Prompt. Would you retype, word for word, only the lines from the one holding "KEYS3 pin K2: 8 -> TX" through the final line of the entries below, without the pictures?

Information provided.
========

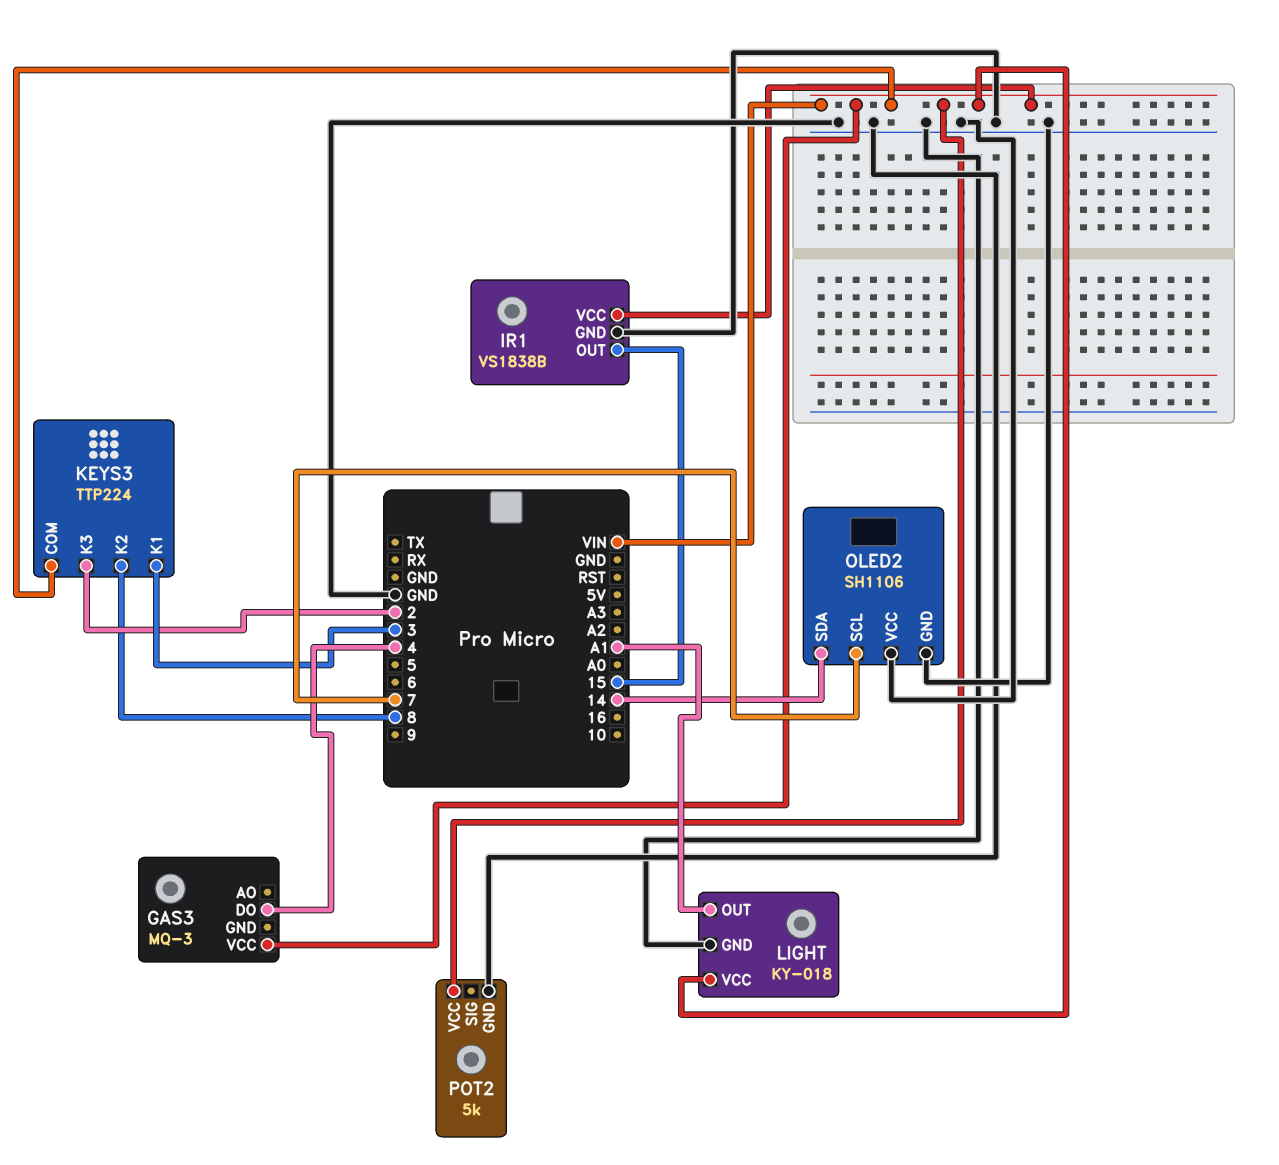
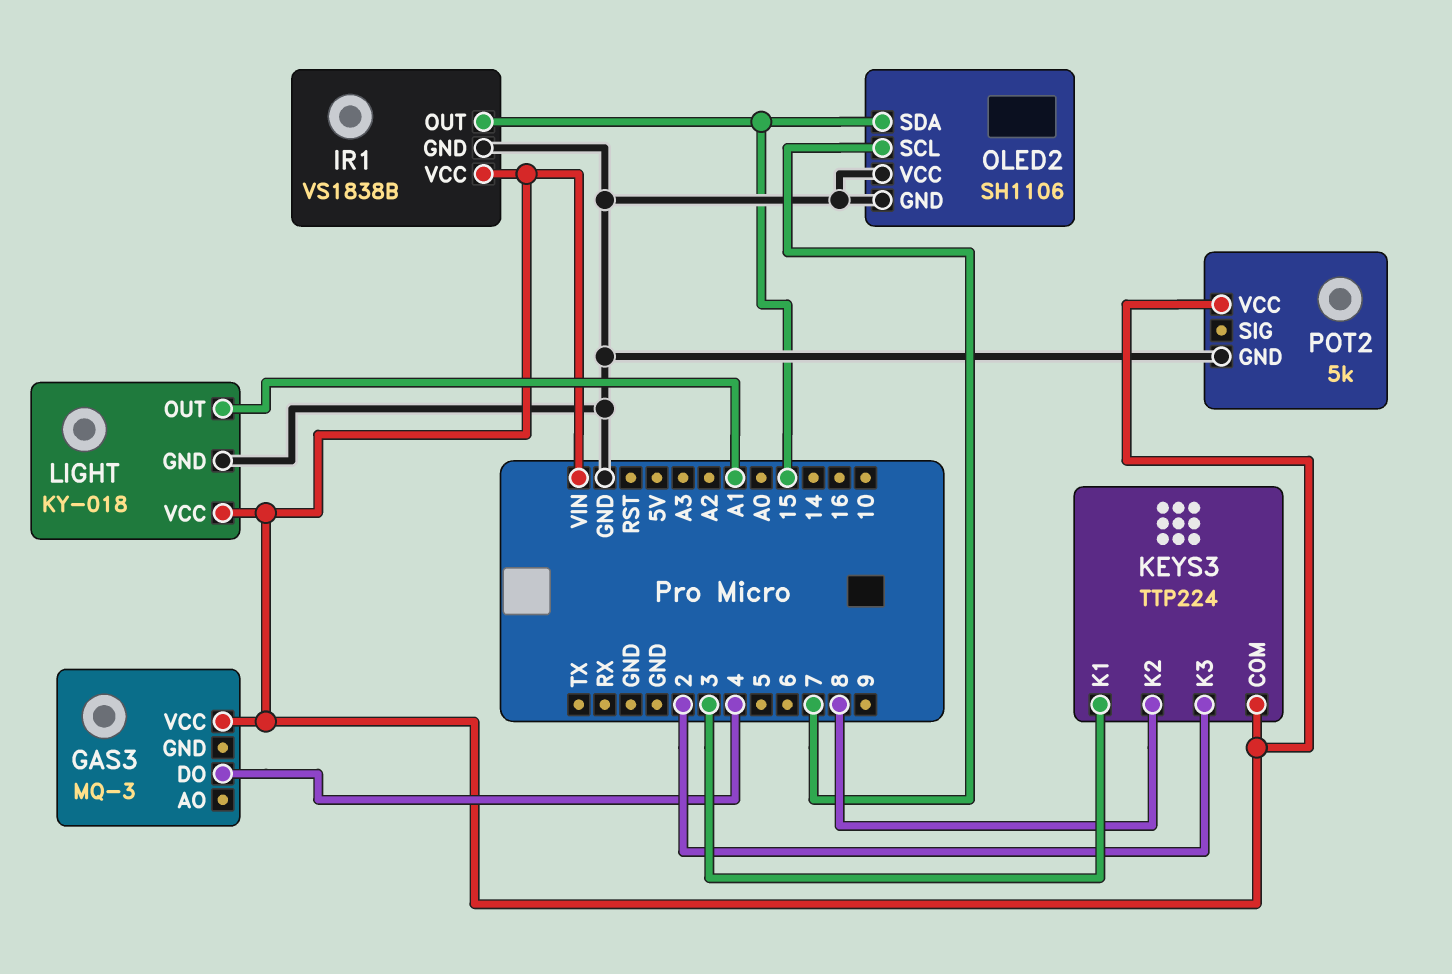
OLED2 pin SDA: 14 -> 15

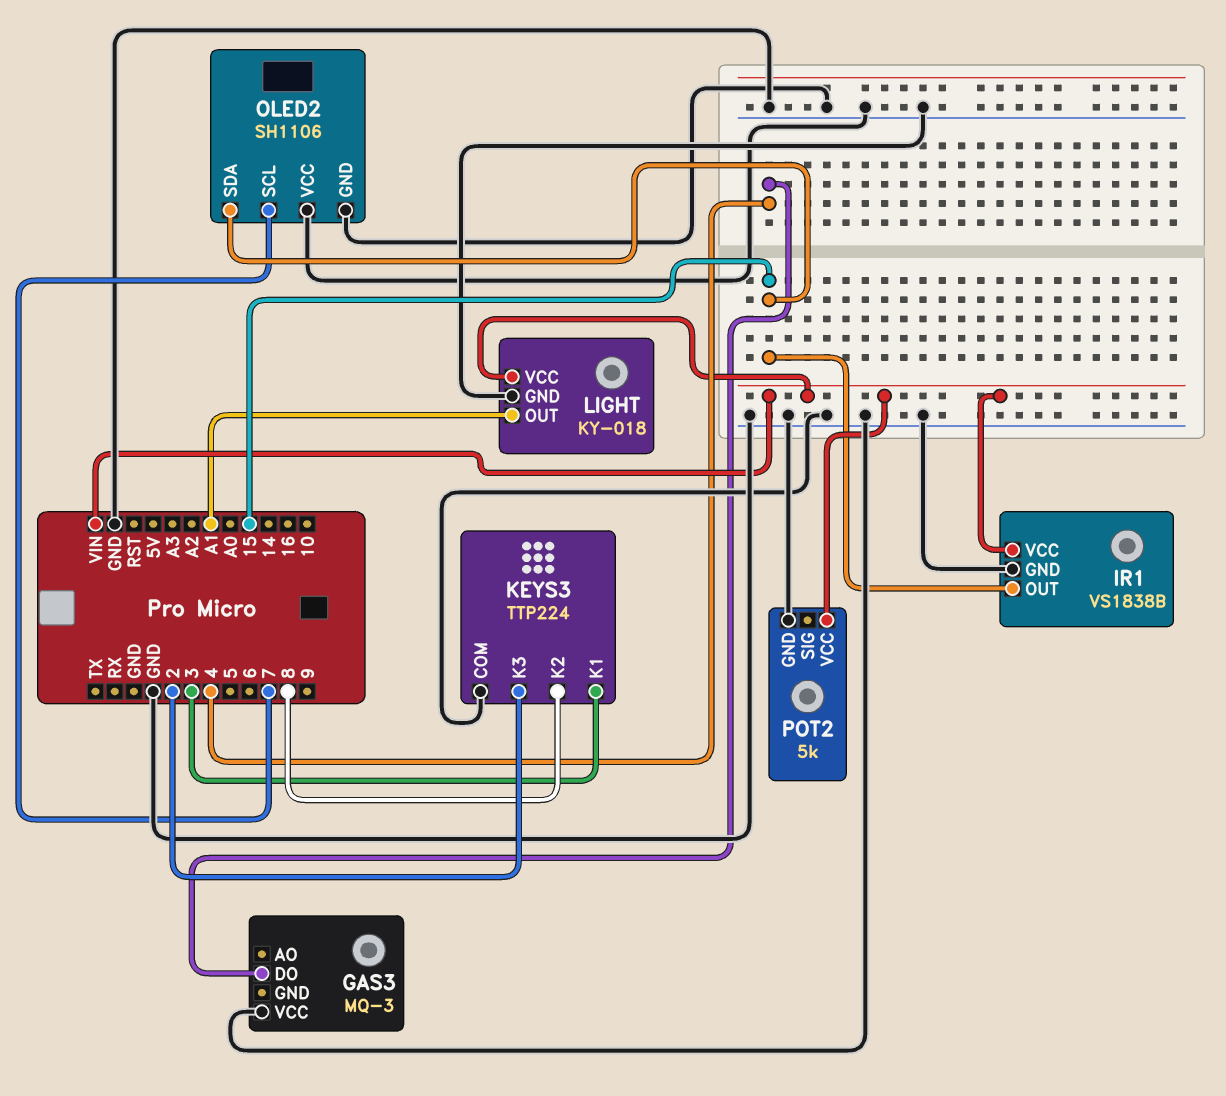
GAS3 pin VCC: VIN -> GND
KEYS3 pin COM: VIN -> GND

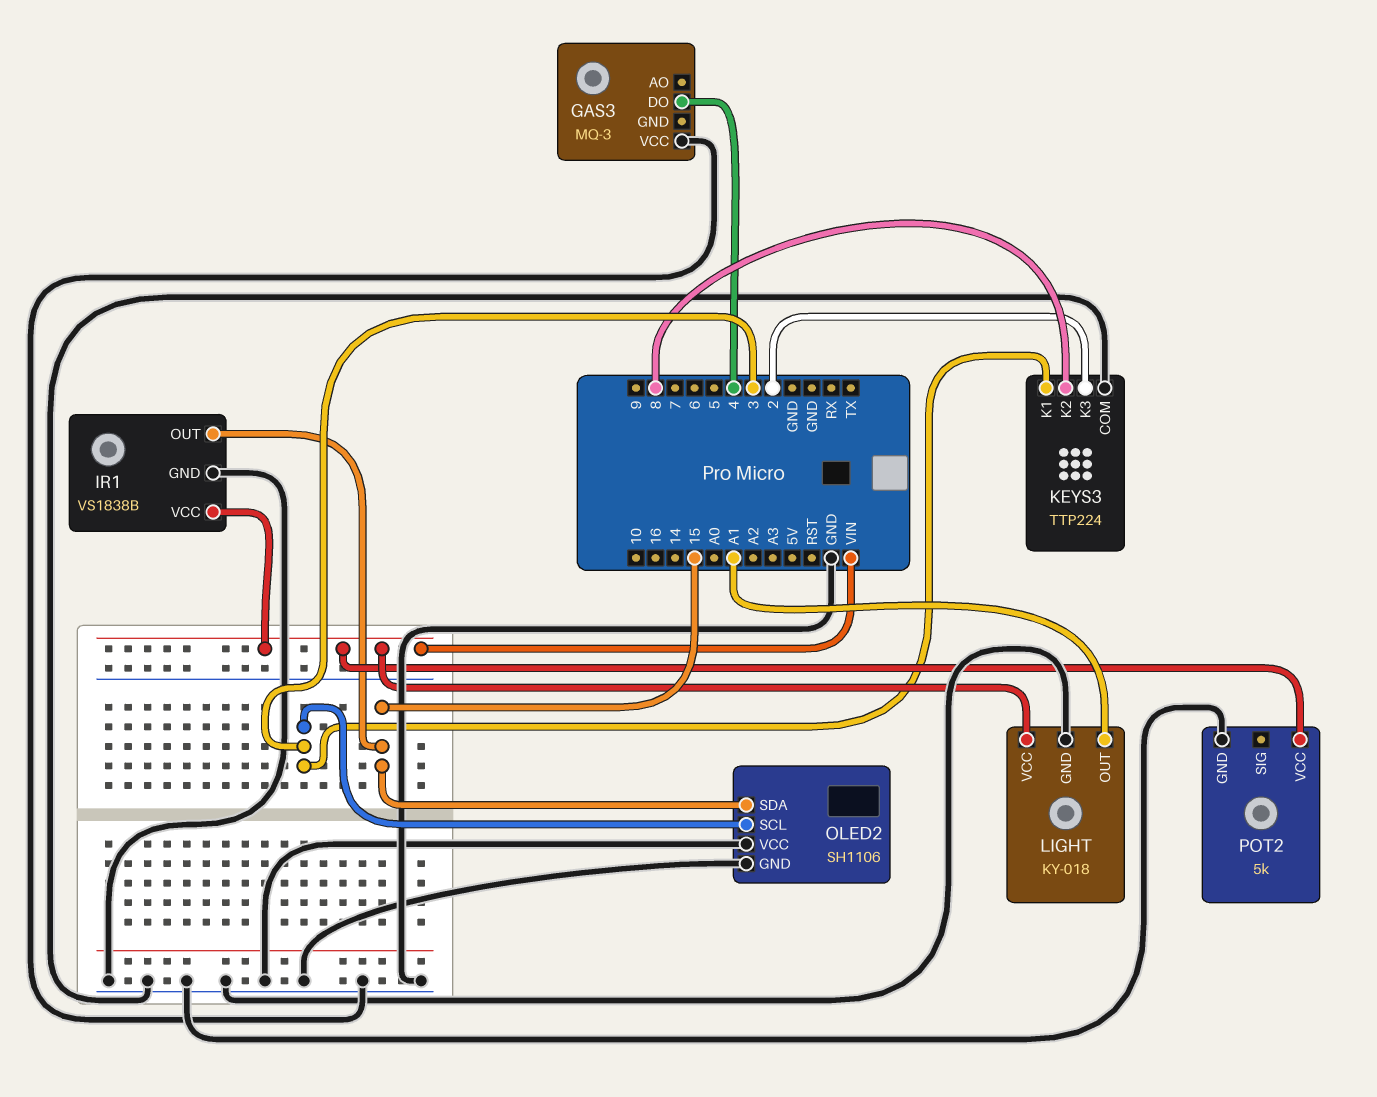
OLED2 pin SCL: 7 -> 3

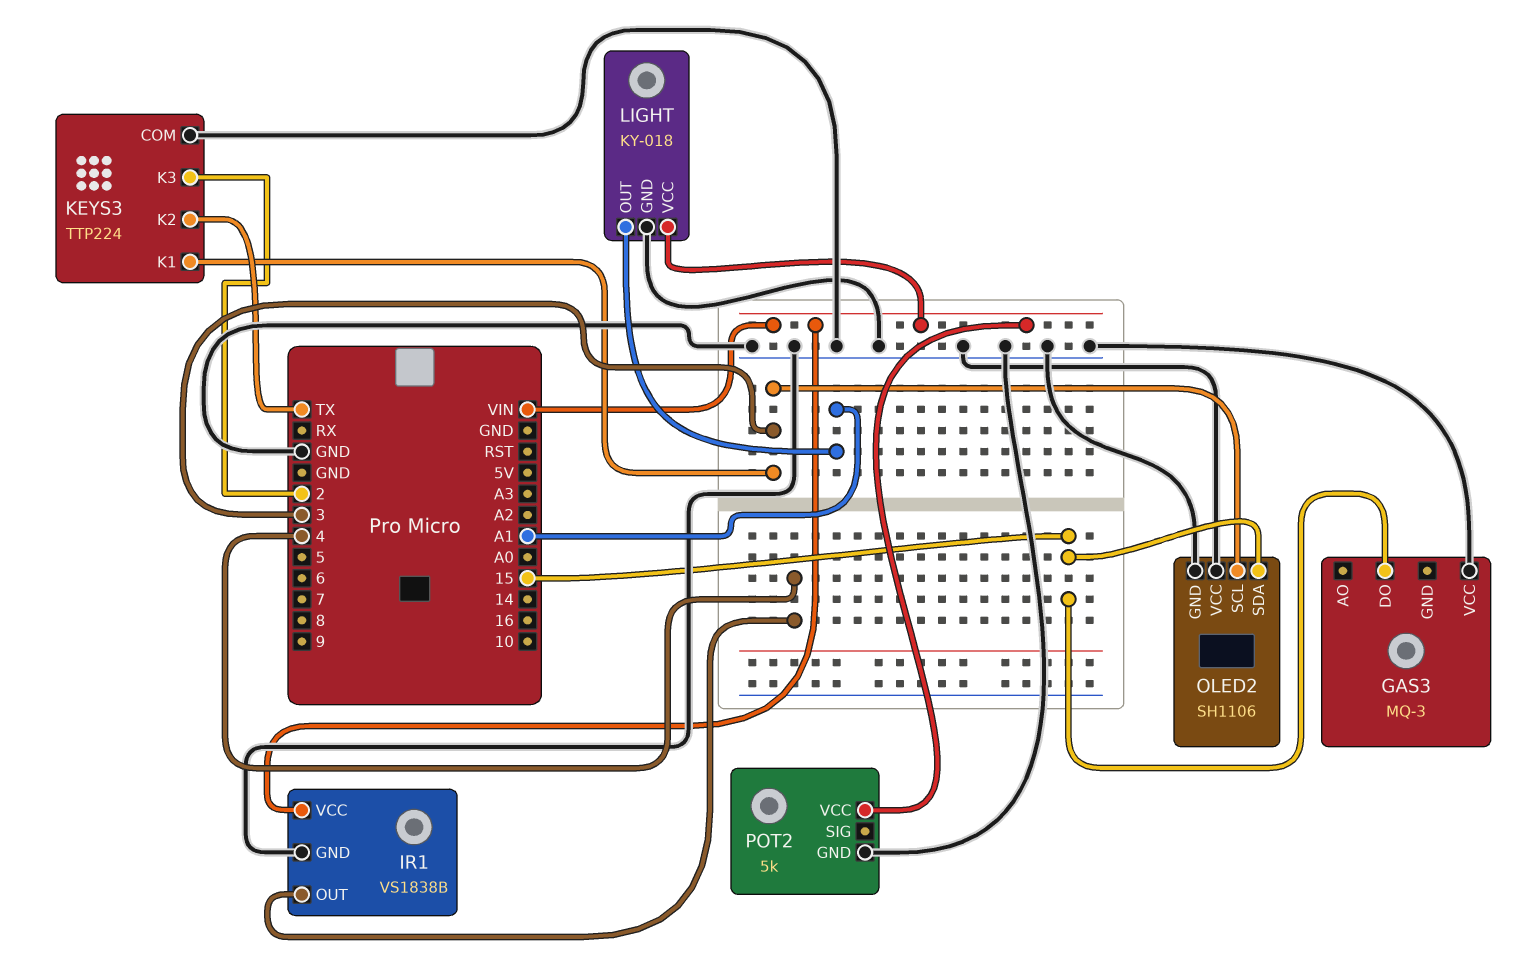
GAS3 pin DO: 4 -> 15
IR1 pin OUT: 15 -> 4
KEYS3 pin K2: 8 -> TX

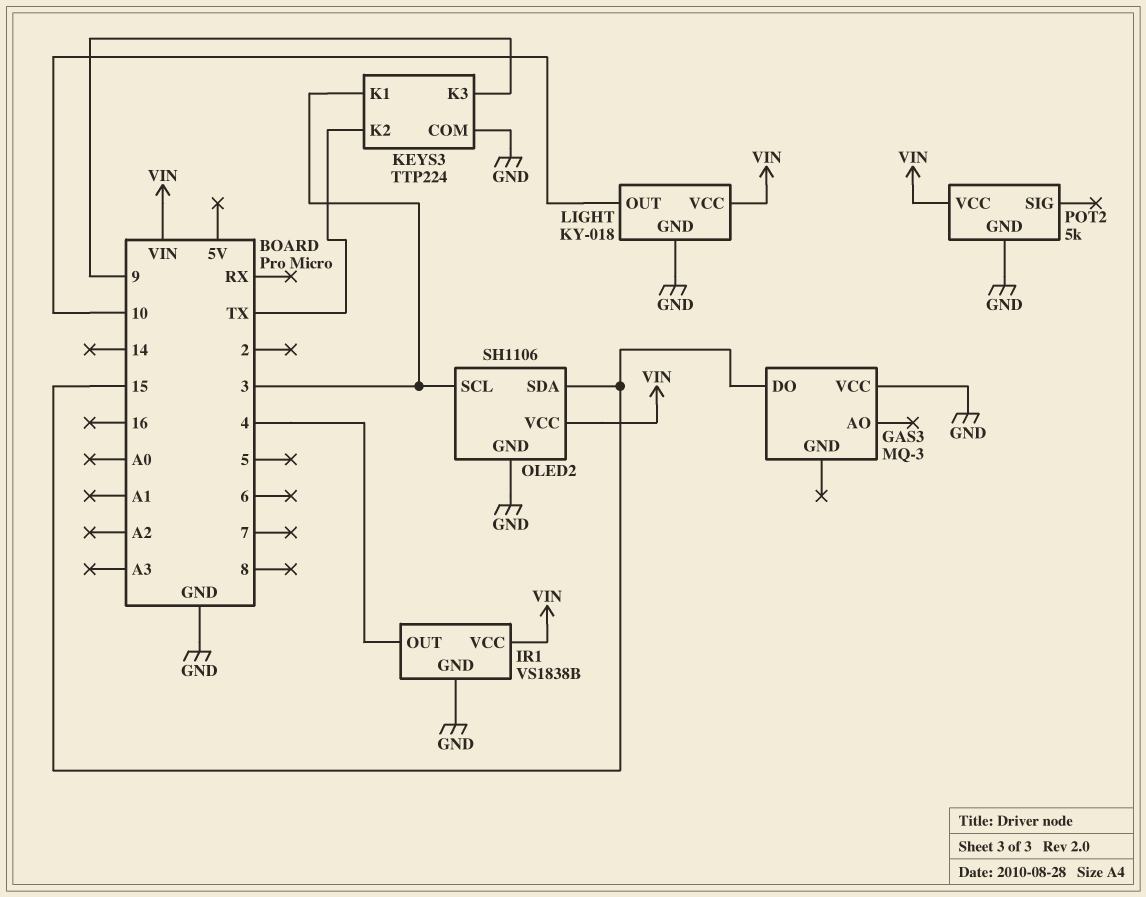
KEYS3 pin K3: 2 -> 9
LIGHT pin OUT: A1 -> 10
OLED2 pin VCC: GND -> VIN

========

Output.
KEYS3 pin K2: 8 -> TX

KEYS3 pin K3: 2 -> 9
LIGHT pin OUT: A1 -> 10
OLED2 pin VCC: GND -> VIN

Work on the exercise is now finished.